**WORK REQUIRED:** Return the data verbatim, without pictures.

**EXCERPTED RECORDS:**

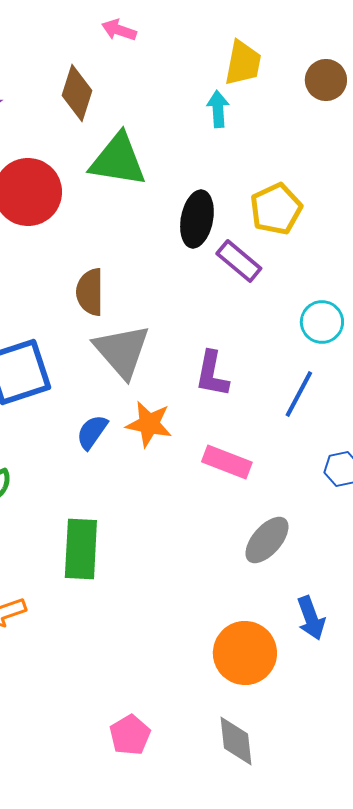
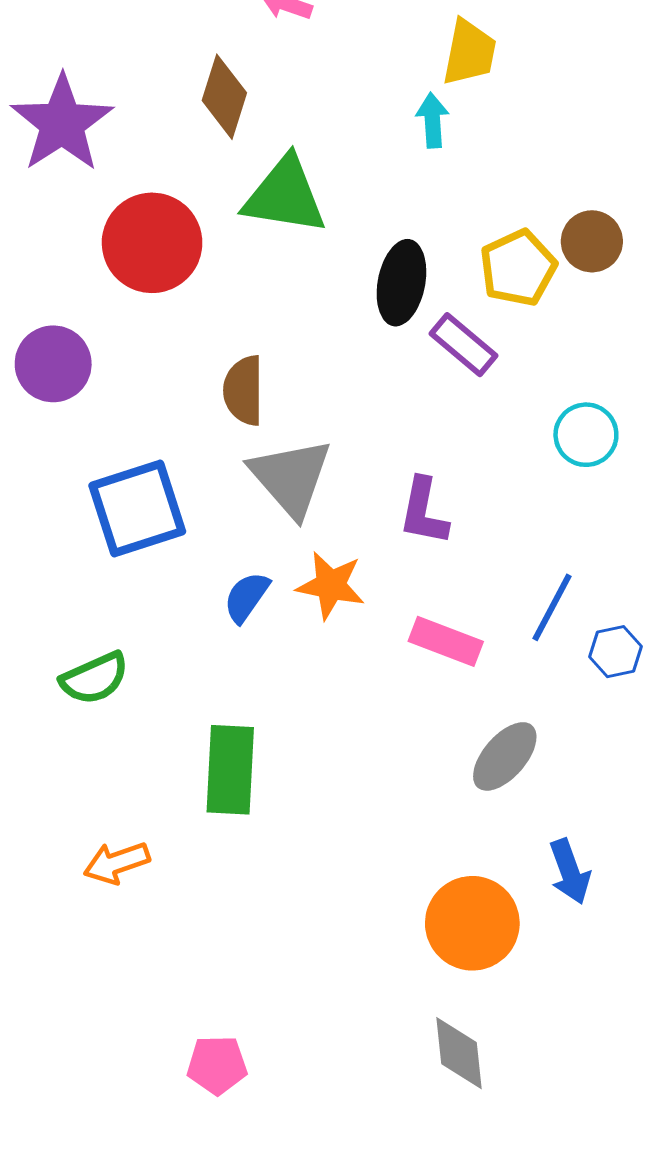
brown circle: (326, 80) -> (592, 241), moved
blue line: (299, 394) -> (552, 607), moved
pink pentagon: (130, 735) -> (217, 1065), moved, turned 30

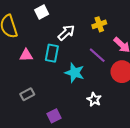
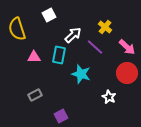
yellow cross: (99, 24) -> (105, 27), turned -32
purple line: (97, 55) -> (95, 47), moved
white star: (94, 99) -> (109, 97), moved

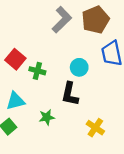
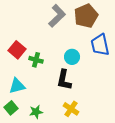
green star: (47, 117) -> (36, 112), moved
yellow cross: (95, 128) -> (71, 109), moved

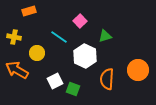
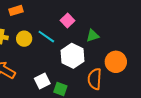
yellow circle: (37, 53) -> (24, 39), moved
orange circle: (138, 70) -> (116, 62), moved

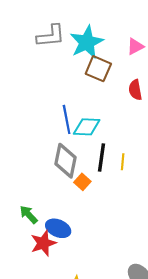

**ANSWER SECTION:**
brown circle: (326, 80) -> (592, 241), moved
blue line: (299, 394) -> (552, 607), moved
pink pentagon: (130, 735) -> (217, 1065), moved, turned 30

yellow cross: (99, 24) -> (105, 27), turned -32
purple line: (97, 55) -> (95, 47), moved
white star: (94, 99) -> (109, 97), moved

green star: (47, 117) -> (36, 112), moved
yellow cross: (95, 128) -> (71, 109), moved

yellow circle: (37, 53) -> (24, 39), moved
orange circle: (138, 70) -> (116, 62), moved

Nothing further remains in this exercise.